YOUR TASK: Retype each line exactly as it stands, beginning at the first line of the material and finishing with the line that contains "none -> tan plate H6 level 1".

EXCERPTED RECORDS:

══════════

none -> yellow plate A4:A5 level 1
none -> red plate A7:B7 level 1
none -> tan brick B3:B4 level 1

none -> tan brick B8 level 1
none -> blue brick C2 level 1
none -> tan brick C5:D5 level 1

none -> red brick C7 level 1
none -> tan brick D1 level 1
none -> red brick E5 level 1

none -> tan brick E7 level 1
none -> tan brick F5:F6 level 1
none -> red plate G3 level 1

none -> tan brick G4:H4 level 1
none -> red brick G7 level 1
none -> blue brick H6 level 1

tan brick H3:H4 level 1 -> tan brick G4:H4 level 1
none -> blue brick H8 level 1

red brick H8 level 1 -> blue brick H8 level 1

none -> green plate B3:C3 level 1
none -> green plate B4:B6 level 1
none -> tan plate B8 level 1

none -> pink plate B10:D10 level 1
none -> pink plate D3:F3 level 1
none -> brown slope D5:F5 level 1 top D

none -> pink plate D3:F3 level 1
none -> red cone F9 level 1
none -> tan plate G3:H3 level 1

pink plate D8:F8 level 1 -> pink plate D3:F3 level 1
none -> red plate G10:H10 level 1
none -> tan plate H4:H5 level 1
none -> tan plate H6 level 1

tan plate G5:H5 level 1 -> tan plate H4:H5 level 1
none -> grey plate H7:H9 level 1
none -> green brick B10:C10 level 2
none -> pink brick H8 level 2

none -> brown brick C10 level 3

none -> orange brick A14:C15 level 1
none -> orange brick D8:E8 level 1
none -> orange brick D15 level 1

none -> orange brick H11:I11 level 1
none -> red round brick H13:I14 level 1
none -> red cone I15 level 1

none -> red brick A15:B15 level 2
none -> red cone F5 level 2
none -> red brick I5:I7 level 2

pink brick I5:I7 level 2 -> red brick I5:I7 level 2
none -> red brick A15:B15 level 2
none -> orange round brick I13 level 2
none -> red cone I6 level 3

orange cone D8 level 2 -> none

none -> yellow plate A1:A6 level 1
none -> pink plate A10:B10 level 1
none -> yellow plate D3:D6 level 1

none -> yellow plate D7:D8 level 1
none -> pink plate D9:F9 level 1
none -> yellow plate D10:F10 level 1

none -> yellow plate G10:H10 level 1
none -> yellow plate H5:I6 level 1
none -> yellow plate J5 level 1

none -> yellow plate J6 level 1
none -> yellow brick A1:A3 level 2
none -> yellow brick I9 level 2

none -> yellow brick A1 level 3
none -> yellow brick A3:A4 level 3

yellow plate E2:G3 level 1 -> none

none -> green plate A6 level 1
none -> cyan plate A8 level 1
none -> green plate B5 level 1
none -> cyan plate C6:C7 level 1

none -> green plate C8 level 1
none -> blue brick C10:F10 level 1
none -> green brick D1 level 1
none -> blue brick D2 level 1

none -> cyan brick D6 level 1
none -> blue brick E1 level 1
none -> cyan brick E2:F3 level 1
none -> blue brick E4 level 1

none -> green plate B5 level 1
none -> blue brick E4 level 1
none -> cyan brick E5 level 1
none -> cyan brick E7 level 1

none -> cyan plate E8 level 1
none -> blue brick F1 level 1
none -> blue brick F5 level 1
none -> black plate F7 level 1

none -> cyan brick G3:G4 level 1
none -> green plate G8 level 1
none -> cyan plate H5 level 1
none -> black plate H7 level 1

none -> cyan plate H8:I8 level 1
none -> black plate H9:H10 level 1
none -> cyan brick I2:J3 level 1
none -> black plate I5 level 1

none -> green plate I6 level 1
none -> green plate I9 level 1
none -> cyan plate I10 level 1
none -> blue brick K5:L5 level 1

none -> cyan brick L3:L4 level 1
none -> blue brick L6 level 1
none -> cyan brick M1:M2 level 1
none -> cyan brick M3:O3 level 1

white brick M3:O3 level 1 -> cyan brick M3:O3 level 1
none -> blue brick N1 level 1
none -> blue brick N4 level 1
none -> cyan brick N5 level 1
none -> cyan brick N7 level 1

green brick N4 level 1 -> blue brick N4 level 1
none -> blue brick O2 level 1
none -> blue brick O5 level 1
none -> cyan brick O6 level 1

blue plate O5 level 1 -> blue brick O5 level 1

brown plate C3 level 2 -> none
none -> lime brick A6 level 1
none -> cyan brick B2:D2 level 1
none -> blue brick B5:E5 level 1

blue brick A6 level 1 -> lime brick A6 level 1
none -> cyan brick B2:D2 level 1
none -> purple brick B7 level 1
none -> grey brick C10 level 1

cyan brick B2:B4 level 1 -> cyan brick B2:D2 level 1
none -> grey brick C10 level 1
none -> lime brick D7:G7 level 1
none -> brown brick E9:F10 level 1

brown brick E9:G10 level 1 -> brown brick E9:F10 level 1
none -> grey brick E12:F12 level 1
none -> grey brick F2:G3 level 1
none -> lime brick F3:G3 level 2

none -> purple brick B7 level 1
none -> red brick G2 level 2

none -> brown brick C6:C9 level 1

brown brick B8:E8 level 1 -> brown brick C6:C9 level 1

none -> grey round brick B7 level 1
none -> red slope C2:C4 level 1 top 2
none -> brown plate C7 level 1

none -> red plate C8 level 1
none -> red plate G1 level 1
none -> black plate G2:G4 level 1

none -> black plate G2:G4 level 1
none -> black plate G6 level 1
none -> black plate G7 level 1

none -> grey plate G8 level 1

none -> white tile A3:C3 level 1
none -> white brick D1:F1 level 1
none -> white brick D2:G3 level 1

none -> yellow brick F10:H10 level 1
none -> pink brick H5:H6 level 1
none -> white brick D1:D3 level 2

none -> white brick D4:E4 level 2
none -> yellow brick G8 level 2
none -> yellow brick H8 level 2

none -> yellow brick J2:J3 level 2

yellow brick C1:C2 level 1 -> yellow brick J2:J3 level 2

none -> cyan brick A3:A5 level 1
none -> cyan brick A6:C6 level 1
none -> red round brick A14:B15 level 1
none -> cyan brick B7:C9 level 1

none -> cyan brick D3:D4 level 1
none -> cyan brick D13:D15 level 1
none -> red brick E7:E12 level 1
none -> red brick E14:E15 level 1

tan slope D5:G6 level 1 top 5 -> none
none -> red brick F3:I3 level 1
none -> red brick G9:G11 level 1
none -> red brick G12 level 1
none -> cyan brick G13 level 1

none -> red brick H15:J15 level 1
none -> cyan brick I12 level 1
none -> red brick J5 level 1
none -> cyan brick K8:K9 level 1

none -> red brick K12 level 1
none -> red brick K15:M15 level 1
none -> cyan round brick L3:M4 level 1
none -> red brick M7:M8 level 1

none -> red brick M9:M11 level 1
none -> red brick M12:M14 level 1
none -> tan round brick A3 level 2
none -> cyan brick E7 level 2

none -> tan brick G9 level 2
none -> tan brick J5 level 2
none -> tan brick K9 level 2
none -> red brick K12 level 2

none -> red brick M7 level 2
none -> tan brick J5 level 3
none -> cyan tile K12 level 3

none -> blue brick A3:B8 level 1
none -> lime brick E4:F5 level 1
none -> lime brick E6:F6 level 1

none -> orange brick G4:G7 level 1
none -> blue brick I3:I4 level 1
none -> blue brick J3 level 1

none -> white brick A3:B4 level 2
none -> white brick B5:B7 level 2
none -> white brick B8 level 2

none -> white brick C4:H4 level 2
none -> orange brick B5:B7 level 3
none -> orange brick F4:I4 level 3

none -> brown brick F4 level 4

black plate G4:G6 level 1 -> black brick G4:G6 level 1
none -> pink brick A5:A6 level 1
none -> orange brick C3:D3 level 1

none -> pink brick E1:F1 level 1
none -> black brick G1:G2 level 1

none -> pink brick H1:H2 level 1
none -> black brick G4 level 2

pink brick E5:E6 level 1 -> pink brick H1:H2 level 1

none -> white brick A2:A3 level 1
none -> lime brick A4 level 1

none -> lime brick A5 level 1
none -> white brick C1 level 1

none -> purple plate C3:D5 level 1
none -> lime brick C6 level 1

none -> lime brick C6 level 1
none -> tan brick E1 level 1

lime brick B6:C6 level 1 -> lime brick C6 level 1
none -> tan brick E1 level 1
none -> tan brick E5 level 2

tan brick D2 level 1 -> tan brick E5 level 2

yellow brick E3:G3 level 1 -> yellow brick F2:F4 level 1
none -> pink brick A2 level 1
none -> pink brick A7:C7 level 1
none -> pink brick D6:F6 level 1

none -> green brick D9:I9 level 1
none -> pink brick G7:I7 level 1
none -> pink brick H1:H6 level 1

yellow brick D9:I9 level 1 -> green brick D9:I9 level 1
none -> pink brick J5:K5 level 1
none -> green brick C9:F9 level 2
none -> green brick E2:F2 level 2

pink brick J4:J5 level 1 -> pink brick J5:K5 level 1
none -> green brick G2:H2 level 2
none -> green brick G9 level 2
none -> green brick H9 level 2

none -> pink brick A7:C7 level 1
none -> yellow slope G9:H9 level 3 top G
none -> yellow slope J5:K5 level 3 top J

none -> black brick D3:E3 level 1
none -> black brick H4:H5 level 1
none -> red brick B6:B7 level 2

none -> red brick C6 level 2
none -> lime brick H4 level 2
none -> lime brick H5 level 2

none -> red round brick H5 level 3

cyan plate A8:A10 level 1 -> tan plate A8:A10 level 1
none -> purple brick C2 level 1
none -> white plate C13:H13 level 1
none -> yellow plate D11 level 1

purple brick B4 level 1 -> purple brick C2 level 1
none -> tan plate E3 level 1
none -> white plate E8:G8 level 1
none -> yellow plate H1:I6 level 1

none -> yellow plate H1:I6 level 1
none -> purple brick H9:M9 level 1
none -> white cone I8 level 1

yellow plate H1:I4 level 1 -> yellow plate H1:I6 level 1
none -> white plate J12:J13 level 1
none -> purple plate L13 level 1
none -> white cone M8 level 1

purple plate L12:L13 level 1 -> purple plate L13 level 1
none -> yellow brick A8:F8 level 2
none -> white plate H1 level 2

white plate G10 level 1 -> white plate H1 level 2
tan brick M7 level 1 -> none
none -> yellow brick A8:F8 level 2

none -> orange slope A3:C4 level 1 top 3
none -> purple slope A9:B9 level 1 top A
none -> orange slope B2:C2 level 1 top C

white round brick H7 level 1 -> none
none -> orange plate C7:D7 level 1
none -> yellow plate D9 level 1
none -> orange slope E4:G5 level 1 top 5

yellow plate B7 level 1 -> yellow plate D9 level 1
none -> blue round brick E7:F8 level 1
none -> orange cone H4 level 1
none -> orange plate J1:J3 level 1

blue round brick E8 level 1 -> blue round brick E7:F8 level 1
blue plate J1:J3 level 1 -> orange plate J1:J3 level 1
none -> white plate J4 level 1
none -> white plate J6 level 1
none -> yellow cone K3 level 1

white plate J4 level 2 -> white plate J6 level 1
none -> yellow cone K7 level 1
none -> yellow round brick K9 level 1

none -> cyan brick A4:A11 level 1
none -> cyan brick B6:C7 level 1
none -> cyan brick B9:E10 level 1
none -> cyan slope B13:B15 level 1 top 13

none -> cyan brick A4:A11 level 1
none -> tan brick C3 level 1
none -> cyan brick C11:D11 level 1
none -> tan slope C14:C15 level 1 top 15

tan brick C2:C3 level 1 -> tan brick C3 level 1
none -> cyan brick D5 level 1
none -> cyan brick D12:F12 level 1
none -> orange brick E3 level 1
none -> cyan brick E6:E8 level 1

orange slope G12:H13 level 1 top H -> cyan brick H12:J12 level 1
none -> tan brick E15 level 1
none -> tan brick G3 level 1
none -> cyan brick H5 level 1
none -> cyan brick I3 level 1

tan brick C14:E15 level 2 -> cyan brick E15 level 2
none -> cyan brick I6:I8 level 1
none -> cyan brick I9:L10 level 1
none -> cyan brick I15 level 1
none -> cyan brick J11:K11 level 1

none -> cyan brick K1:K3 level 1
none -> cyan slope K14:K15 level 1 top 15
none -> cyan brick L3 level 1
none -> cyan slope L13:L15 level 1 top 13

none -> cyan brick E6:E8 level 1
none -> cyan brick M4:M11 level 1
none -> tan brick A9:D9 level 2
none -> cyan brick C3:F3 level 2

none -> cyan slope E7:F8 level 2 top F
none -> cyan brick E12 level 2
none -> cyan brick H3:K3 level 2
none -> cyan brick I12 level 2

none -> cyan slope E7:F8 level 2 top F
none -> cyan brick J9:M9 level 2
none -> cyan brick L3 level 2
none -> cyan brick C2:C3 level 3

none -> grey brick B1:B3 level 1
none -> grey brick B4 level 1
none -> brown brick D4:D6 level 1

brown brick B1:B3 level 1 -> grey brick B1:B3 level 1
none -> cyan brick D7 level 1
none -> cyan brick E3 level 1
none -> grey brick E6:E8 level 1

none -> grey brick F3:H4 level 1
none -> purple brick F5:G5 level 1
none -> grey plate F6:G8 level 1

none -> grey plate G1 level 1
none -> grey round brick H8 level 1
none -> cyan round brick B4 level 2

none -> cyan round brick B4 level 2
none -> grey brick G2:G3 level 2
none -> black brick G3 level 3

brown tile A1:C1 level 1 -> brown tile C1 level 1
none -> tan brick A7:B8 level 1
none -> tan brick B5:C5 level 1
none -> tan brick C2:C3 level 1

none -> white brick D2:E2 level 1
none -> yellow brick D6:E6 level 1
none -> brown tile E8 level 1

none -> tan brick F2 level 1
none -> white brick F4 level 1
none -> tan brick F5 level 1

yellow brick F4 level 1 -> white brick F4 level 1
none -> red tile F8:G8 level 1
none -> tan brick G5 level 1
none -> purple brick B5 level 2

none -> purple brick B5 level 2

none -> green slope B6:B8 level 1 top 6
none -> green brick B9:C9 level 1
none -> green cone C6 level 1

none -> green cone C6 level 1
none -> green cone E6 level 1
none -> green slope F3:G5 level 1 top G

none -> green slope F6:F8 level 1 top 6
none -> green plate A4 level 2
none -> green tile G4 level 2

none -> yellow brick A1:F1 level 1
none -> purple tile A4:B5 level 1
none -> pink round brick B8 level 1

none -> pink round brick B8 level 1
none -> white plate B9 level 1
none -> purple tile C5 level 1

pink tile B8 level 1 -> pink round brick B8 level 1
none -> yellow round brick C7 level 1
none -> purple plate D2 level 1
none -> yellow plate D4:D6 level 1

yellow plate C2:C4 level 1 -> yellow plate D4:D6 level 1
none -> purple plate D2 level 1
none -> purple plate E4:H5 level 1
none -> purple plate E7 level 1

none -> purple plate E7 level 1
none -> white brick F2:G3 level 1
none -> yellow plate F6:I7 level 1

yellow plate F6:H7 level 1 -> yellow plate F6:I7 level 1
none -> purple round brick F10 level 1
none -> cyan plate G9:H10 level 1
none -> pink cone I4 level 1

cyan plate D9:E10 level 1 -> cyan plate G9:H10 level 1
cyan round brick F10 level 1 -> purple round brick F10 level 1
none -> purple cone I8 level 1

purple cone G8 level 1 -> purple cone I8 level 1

══════════

EXERCISE RESPONSE:
none -> yellow plate A4:A5 level 1
none -> red plate A7:B7 level 1
none -> tan brick B3:B4 level 1

none -> tan brick B8 level 1
none -> blue brick C2 level 1
none -> tan brick C5:D5 level 1

none -> red brick C7 level 1
none -> tan brick D1 level 1
none -> red brick E5 level 1

none -> tan brick E7 level 1
none -> tan brick F5:F6 level 1
none -> red plate G3 level 1

none -> tan brick G4:H4 level 1
none -> red brick G7 level 1
none -> blue brick H6 level 1

tan brick H3:H4 level 1 -> tan brick G4:H4 level 1
none -> blue brick H8 level 1

red brick H8 level 1 -> blue brick H8 level 1

none -> green plate B3:C3 level 1
none -> green plate B4:B6 level 1
none -> tan plate B8 level 1

none -> pink plate B10:D10 level 1
none -> pink plate D3:F3 level 1
none -> brown slope D5:F5 level 1 top D

none -> pink plate D3:F3 level 1
none -> red cone F9 level 1
none -> tan plate G3:H3 level 1

pink plate D8:F8 level 1 -> pink plate D3:F3 level 1
none -> red plate G10:H10 level 1
none -> tan plate H4:H5 level 1
none -> tan plate H6 level 1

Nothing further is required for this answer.